— What is being asked —
Where a line below holds the string "turquoise", copy that line.

— Task inputs —

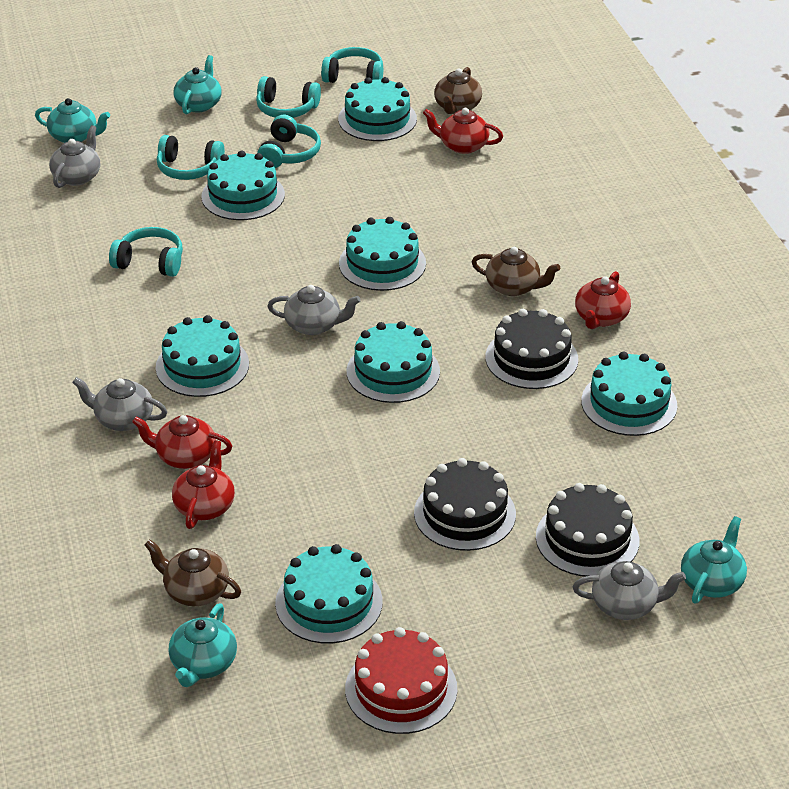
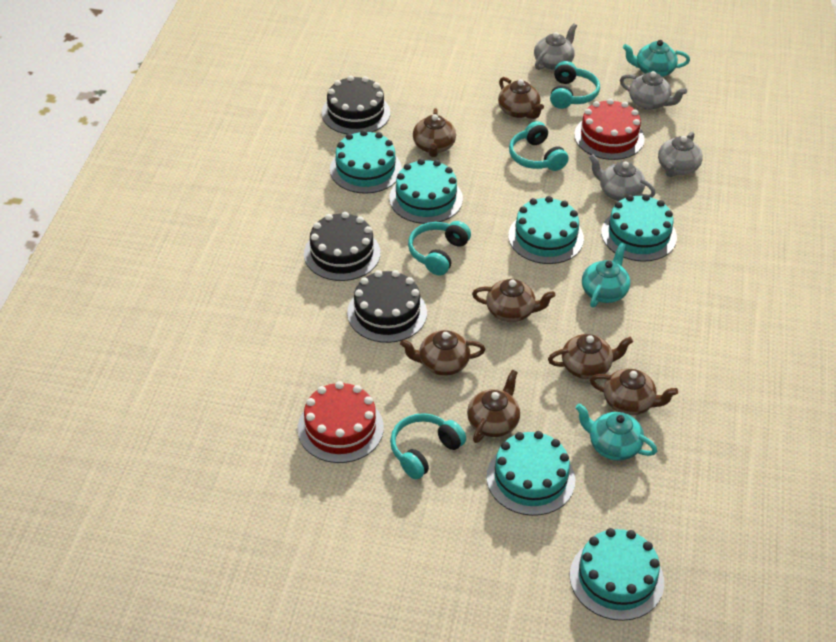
brown teapot: 3 -> 7
red cake: 1 -> 2
red teapot: 4 -> 0
turquoise cake: 7 -> 6
turquoise headphones: 5 -> 4
turquoise teapot: 4 -> 3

— Written answer —
turquoise cake: 7 -> 6
turquoise headphones: 5 -> 4
turquoise teapot: 4 -> 3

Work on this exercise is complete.